In the entries that follow, find the line containing "white 1x4 brick" and the line containing "grey 1x2 brick [292,242,363,331]", then retype exactly the lines from the first through the second, pictures excluded.

##### Input material #####

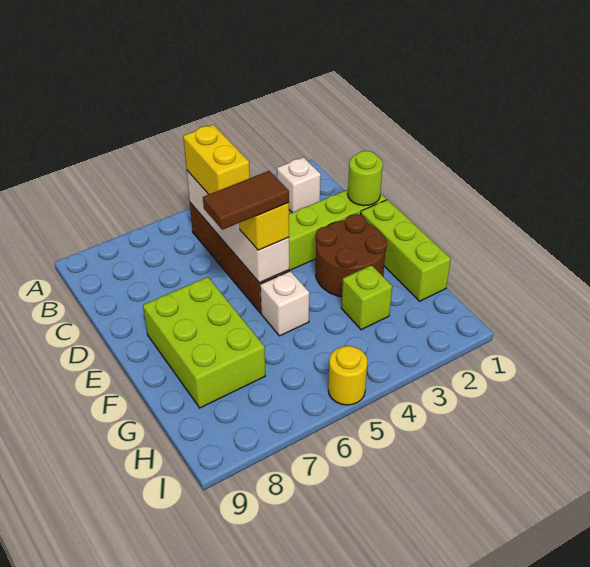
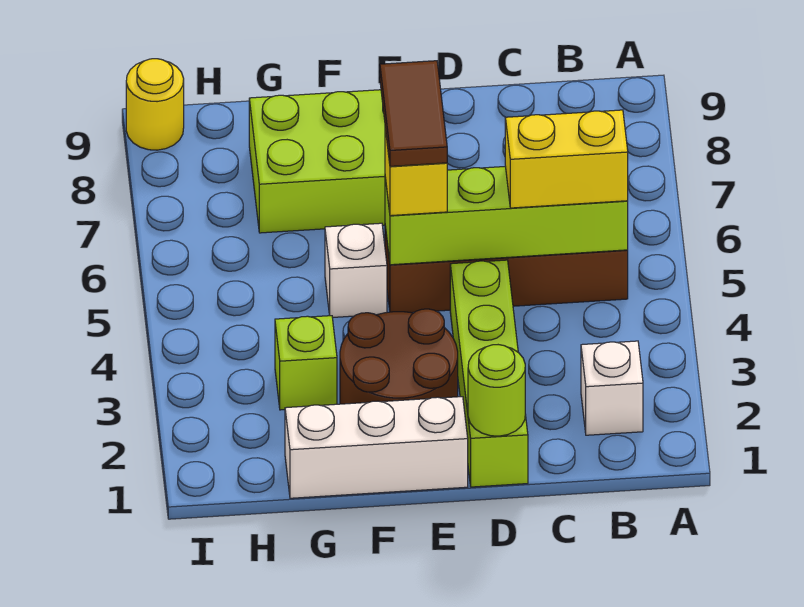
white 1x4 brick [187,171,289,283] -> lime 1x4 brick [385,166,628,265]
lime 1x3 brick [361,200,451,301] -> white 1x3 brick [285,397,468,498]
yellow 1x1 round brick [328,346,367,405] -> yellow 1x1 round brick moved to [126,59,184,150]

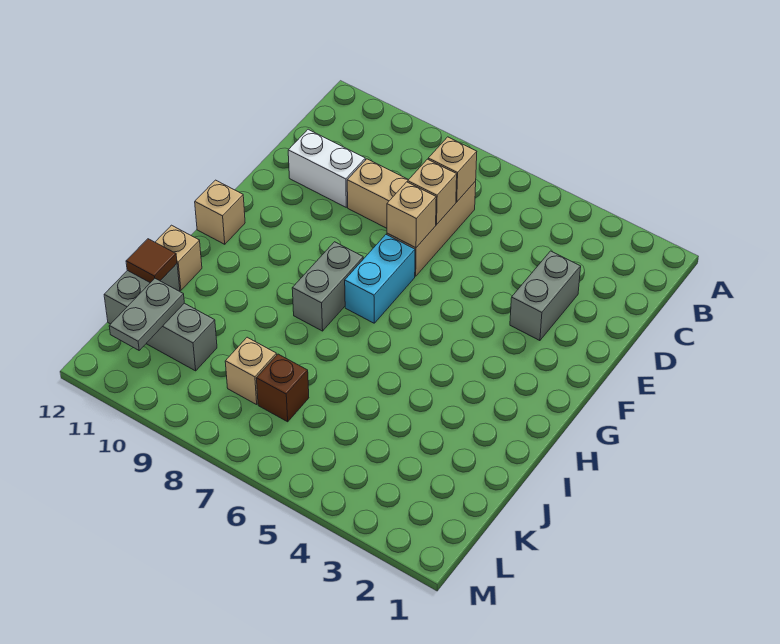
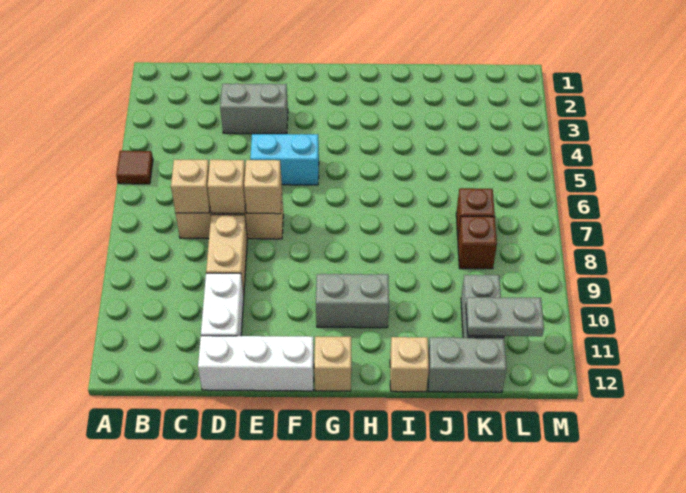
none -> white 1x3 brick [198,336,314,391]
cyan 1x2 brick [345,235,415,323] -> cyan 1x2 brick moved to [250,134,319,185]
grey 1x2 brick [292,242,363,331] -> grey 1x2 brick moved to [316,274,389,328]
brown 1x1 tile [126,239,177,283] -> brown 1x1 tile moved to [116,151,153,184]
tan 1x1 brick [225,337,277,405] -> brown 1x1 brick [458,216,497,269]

#####
##### Input material #####

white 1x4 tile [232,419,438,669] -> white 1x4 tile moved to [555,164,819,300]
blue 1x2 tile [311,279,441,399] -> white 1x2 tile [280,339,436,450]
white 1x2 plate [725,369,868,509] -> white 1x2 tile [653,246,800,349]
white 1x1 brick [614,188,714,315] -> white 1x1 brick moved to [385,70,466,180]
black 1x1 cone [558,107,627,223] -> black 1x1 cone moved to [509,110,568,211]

#####

= Completed exercise =
white 1x4 brick [187,171,289,283] -> lime 1x4 brick [385,166,628,265]
lime 1x3 brick [361,200,451,301] -> white 1x3 brick [285,397,468,498]
yellow 1x1 round brick [328,346,367,405] -> yellow 1x1 round brick moved to [126,59,184,150]

none -> white 1x3 brick [198,336,314,391]
cyan 1x2 brick [345,235,415,323] -> cyan 1x2 brick moved to [250,134,319,185]
grey 1x2 brick [292,242,363,331] -> grey 1x2 brick moved to [316,274,389,328]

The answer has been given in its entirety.